- _Exercise_
Wherever a line in the data below holds "bowl", copy that line.

--- Raw data ---

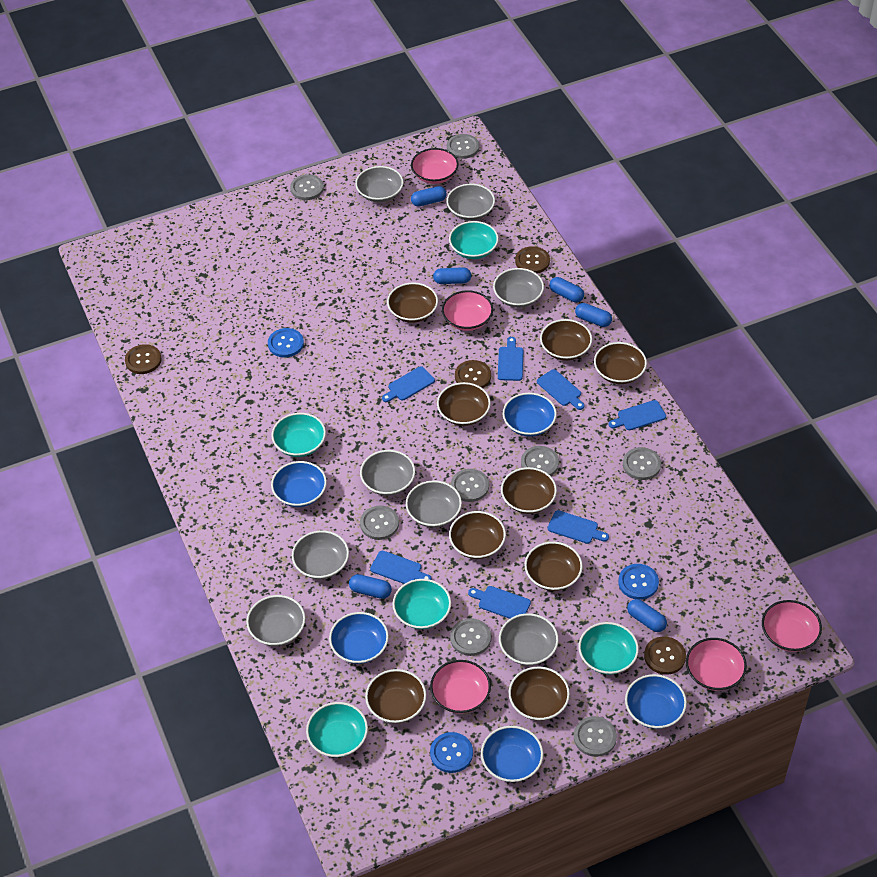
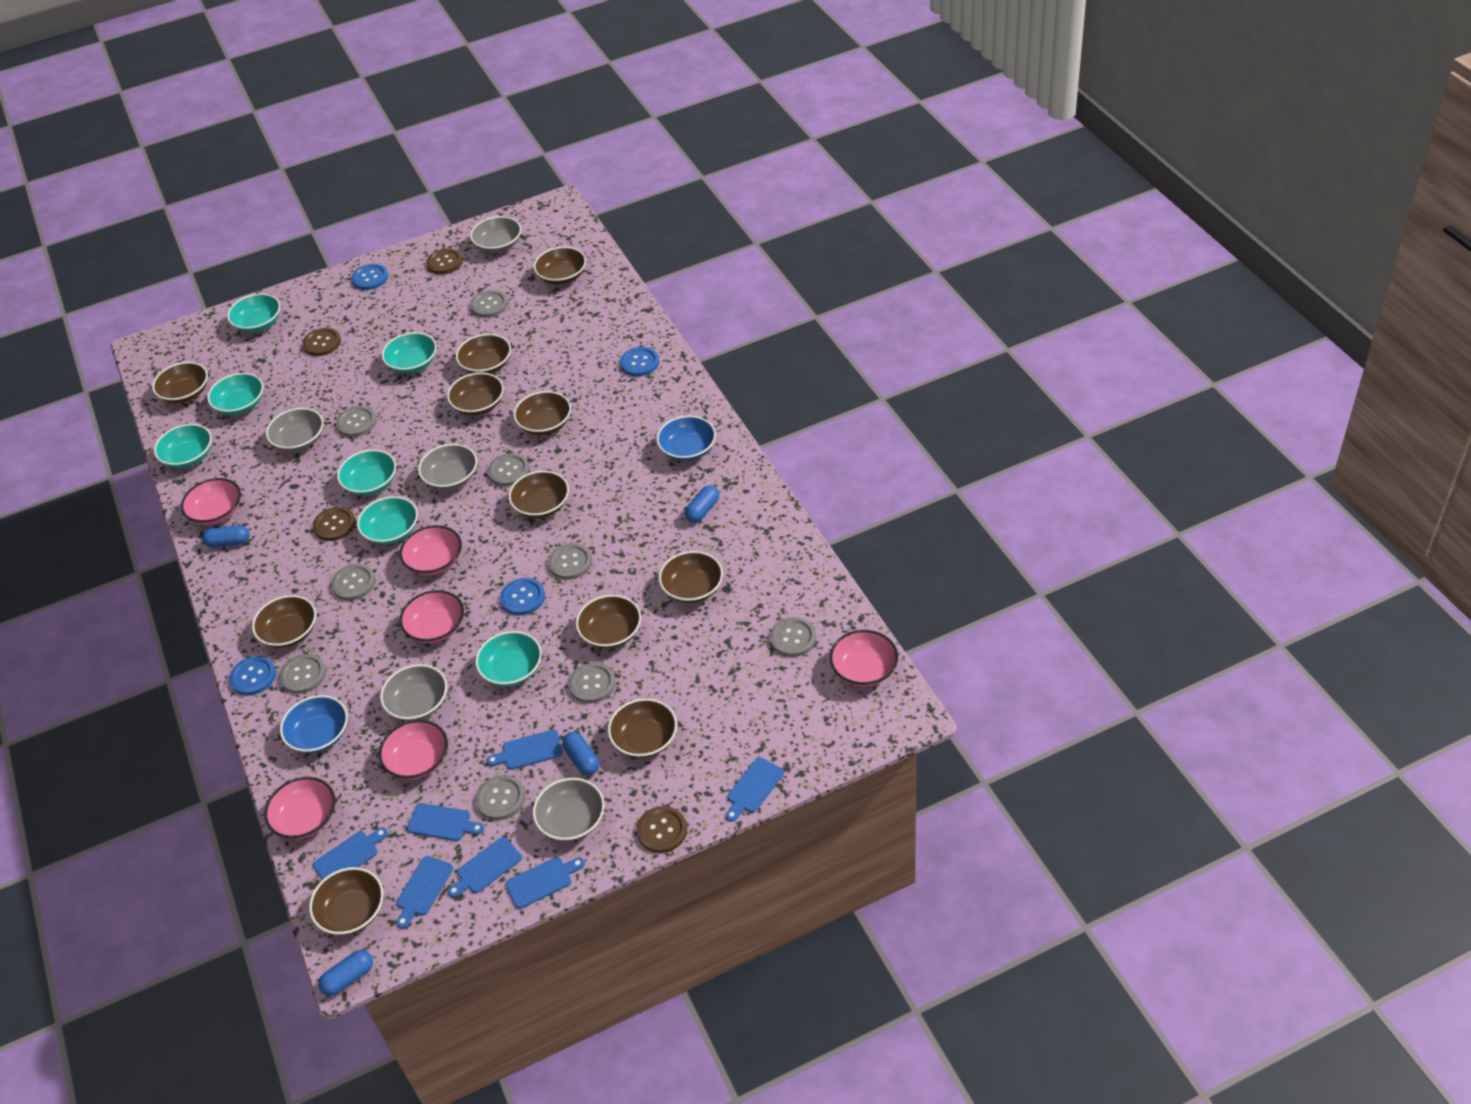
blue bowl: 5 -> 2
blue button: 3 -> 4
blue capsule: 6 -> 4
brown bowl: 9 -> 11
grey bowl: 8 -> 5
grey button: 8 -> 9
pink bowl: 5 -> 6
turquoise bowl: 5 -> 7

---

- _Response_
blue bowl: 5 -> 2
brown bowl: 9 -> 11
grey bowl: 8 -> 5
pink bowl: 5 -> 6
turquoise bowl: 5 -> 7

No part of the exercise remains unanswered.